◆ DATASET ENTRIES
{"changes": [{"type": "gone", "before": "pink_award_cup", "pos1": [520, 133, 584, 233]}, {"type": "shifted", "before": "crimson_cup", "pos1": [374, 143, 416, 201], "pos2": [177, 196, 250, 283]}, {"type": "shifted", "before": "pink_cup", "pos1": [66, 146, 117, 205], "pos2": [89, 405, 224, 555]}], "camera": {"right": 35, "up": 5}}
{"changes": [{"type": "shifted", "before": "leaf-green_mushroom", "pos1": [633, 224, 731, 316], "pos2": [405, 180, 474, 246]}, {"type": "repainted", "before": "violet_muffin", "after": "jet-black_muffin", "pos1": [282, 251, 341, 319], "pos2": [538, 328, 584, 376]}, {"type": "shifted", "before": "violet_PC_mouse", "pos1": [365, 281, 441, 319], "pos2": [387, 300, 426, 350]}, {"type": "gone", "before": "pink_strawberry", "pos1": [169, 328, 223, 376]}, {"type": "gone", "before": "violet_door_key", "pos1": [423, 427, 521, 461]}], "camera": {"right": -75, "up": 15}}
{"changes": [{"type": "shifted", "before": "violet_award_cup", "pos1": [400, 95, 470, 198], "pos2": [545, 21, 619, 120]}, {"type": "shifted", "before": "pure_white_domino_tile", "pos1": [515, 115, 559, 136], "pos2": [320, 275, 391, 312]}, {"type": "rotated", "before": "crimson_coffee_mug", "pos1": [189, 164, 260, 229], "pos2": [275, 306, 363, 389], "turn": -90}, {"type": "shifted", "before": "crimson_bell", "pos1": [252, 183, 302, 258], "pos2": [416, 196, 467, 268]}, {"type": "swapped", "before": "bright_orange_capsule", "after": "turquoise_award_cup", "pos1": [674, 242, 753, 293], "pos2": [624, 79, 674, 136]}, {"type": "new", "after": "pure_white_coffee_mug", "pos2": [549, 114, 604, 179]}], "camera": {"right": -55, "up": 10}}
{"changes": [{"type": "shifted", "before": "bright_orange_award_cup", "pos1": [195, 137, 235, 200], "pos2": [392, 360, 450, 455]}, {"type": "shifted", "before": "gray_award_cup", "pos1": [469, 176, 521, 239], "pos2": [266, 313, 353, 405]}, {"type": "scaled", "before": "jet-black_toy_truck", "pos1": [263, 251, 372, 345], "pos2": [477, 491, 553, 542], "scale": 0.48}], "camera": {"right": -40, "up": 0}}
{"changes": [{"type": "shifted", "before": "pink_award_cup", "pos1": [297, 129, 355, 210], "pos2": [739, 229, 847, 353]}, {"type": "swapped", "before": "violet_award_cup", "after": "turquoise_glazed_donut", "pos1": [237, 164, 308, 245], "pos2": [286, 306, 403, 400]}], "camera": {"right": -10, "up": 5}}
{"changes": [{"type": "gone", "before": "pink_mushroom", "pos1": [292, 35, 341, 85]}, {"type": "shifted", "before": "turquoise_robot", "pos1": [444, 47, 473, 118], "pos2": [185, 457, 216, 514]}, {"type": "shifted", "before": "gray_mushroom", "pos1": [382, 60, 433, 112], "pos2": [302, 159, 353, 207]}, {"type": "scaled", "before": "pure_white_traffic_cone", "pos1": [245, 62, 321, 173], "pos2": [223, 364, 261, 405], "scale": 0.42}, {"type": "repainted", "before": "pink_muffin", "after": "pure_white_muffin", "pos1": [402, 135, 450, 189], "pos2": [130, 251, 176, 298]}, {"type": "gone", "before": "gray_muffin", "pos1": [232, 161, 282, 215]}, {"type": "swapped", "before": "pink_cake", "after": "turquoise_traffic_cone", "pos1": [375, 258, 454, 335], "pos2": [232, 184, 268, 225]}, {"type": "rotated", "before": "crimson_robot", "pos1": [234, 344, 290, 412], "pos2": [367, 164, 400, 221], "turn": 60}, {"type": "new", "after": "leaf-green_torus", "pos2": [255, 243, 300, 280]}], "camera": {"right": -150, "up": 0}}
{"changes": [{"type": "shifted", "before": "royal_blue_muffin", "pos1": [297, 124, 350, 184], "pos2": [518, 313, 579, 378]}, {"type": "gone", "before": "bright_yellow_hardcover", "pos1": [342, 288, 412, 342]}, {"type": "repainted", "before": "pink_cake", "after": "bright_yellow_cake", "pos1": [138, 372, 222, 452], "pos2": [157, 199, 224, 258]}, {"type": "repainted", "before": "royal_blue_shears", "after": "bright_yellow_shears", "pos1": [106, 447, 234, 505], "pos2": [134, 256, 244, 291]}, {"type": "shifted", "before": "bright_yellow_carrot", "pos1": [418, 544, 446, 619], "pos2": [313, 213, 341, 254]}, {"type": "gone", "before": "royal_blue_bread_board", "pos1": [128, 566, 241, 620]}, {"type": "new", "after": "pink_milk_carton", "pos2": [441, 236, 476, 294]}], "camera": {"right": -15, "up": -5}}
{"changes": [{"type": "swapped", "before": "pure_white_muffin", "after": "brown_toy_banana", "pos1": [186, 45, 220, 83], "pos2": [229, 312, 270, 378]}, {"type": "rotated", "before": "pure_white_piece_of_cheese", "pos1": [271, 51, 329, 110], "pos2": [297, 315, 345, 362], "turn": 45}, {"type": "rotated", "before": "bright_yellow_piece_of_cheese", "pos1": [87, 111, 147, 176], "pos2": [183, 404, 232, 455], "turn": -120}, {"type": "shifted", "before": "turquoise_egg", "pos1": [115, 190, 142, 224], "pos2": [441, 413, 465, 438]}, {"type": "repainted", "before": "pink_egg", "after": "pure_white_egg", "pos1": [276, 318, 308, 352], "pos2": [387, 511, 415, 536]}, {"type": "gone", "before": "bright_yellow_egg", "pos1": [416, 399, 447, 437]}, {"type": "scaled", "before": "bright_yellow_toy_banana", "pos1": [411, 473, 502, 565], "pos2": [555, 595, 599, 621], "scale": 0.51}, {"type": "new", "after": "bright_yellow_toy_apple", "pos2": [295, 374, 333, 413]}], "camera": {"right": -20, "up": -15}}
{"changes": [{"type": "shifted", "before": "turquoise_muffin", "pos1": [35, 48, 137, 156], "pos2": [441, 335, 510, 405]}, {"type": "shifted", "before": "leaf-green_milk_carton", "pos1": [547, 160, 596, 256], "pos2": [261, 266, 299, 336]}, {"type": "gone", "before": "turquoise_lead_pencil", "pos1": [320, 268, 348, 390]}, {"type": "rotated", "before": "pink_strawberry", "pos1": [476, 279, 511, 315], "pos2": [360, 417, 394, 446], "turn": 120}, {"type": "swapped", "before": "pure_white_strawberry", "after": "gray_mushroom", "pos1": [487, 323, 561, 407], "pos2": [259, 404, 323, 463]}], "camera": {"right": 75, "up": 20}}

◆ WORK TO BE COMPLETED
Word for word, restate the material above.

◆ RESULT BELOW
{"changes": [{"type": "gone", "before": "pink_award_cup", "pos1": [520, 133, 584, 233]}, {"type": "shifted", "before": "crimson_cup", "pos1": [374, 143, 416, 201], "pos2": [177, 196, 250, 283]}, {"type": "shifted", "before": "pink_cup", "pos1": [66, 146, 117, 205], "pos2": [89, 405, 224, 555]}], "camera": {"right": 35, "up": 5}}
{"changes": [{"type": "shifted", "before": "leaf-green_mushroom", "pos1": [633, 224, 731, 316], "pos2": [405, 180, 474, 246]}, {"type": "repainted", "before": "violet_muffin", "after": "jet-black_muffin", "pos1": [282, 251, 341, 319], "pos2": [538, 328, 584, 376]}, {"type": "shifted", "before": "violet_PC_mouse", "pos1": [365, 281, 441, 319], "pos2": [387, 300, 426, 350]}, {"type": "gone", "before": "pink_strawberry", "pos1": [169, 328, 223, 376]}, {"type": "gone", "before": "violet_door_key", "pos1": [423, 427, 521, 461]}], "camera": {"right": -75, "up": 15}}
{"changes": [{"type": "shifted", "before": "violet_award_cup", "pos1": [400, 95, 470, 198], "pos2": [545, 21, 619, 120]}, {"type": "shifted", "before": "pure_white_domino_tile", "pos1": [515, 115, 559, 136], "pos2": [320, 275, 391, 312]}, {"type": "rotated", "before": "crimson_coffee_mug", "pos1": [189, 164, 260, 229], "pos2": [275, 306, 363, 389], "turn": -90}, {"type": "shifted", "before": "crimson_bell", "pos1": [252, 183, 302, 258], "pos2": [416, 196, 467, 268]}, {"type": "swapped", "before": "bright_orange_capsule", "after": "turquoise_award_cup", "pos1": [674, 242, 753, 293], "pos2": [624, 79, 674, 136]}, {"type": "new", "after": "pure_white_coffee_mug", "pos2": [549, 114, 604, 179]}], "camera": {"right": -55, "up": 10}}
{"changes": [{"type": "shifted", "before": "bright_orange_award_cup", "pos1": [195, 137, 235, 200], "pos2": [392, 360, 450, 455]}, {"type": "shifted", "before": "gray_award_cup", "pos1": [469, 176, 521, 239], "pos2": [266, 313, 353, 405]}, {"type": "scaled", "before": "jet-black_toy_truck", "pos1": [263, 251, 372, 345], "pos2": [477, 491, 553, 542], "scale": 0.48}], "camera": {"right": -40, "up": 0}}
{"changes": [{"type": "shifted", "before": "pink_award_cup", "pos1": [297, 129, 355, 210], "pos2": [739, 229, 847, 353]}, {"type": "swapped", "before": "violet_award_cup", "after": "turquoise_glazed_donut", "pos1": [237, 164, 308, 245], "pos2": [286, 306, 403, 400]}], "camera": {"right": -10, "up": 5}}
{"changes": [{"type": "gone", "before": "pink_mushroom", "pos1": [292, 35, 341, 85]}, {"type": "shifted", "before": "turquoise_robot", "pos1": [444, 47, 473, 118], "pos2": [185, 457, 216, 514]}, {"type": "shifted", "before": "gray_mushroom", "pos1": [382, 60, 433, 112], "pos2": [302, 159, 353, 207]}, {"type": "scaled", "before": "pure_white_traffic_cone", "pos1": [245, 62, 321, 173], "pos2": [223, 364, 261, 405], "scale": 0.42}, {"type": "repainted", "before": "pink_muffin", "after": "pure_white_muffin", "pos1": [402, 135, 450, 189], "pos2": [130, 251, 176, 298]}, {"type": "gone", "before": "gray_muffin", "pos1": [232, 161, 282, 215]}, {"type": "swapped", "before": "pink_cake", "after": "turquoise_traffic_cone", "pos1": [375, 258, 454, 335], "pos2": [232, 184, 268, 225]}, {"type": "rotated", "before": "crimson_robot", "pos1": [234, 344, 290, 412], "pos2": [367, 164, 400, 221], "turn": 60}, {"type": "new", "after": "leaf-green_torus", "pos2": [255, 243, 300, 280]}], "camera": {"right": -150, "up": 0}}
{"changes": [{"type": "shifted", "before": "royal_blue_muffin", "pos1": [297, 124, 350, 184], "pos2": [518, 313, 579, 378]}, {"type": "gone", "before": "bright_yellow_hardcover", "pos1": [342, 288, 412, 342]}, {"type": "repainted", "before": "pink_cake", "after": "bright_yellow_cake", "pos1": [138, 372, 222, 452], "pos2": [157, 199, 224, 258]}, {"type": "repainted", "before": "royal_blue_shears", "after": "bright_yellow_shears", "pos1": [106, 447, 234, 505], "pos2": [134, 256, 244, 291]}, {"type": "shifted", "before": "bright_yellow_carrot", "pos1": [418, 544, 446, 619], "pos2": [313, 213, 341, 254]}, {"type": "gone", "before": "royal_blue_bread_board", "pos1": [128, 566, 241, 620]}, {"type": "new", "after": "pink_milk_carton", "pos2": [441, 236, 476, 294]}], "camera": {"right": -15, "up": -5}}
{"changes": [{"type": "swapped", "before": "pure_white_muffin", "after": "brown_toy_banana", "pos1": [186, 45, 220, 83], "pos2": [229, 312, 270, 378]}, {"type": "rotated", "before": "pure_white_piece_of_cheese", "pos1": [271, 51, 329, 110], "pos2": [297, 315, 345, 362], "turn": 45}, {"type": "rotated", "before": "bright_yellow_piece_of_cheese", "pos1": [87, 111, 147, 176], "pos2": [183, 404, 232, 455], "turn": -120}, {"type": "shifted", "before": "turquoise_egg", "pos1": [115, 190, 142, 224], "pos2": [441, 413, 465, 438]}, {"type": "repainted", "before": "pink_egg", "after": "pure_white_egg", "pos1": [276, 318, 308, 352], "pos2": [387, 511, 415, 536]}, {"type": "gone", "before": "bright_yellow_egg", "pos1": [416, 399, 447, 437]}, {"type": "scaled", "before": "bright_yellow_toy_banana", "pos1": [411, 473, 502, 565], "pos2": [555, 595, 599, 621], "scale": 0.51}, {"type": "new", "after": "bright_yellow_toy_apple", "pos2": [295, 374, 333, 413]}], "camera": {"right": -20, "up": -15}}
{"changes": [{"type": "shifted", "before": "turquoise_muffin", "pos1": [35, 48, 137, 156], "pos2": [441, 335, 510, 405]}, {"type": "shifted", "before": "leaf-green_milk_carton", "pos1": [547, 160, 596, 256], "pos2": [261, 266, 299, 336]}, {"type": "gone", "before": "turquoise_lead_pencil", "pos1": [320, 268, 348, 390]}, {"type": "rotated", "before": "pink_strawberry", "pos1": [476, 279, 511, 315], "pos2": [360, 417, 394, 446], "turn": 120}, {"type": "swapped", "before": "pure_white_strawberry", "after": "gray_mushroom", "pos1": [487, 323, 561, 407], "pos2": [259, 404, 323, 463]}], "camera": {"right": 75, "up": 20}}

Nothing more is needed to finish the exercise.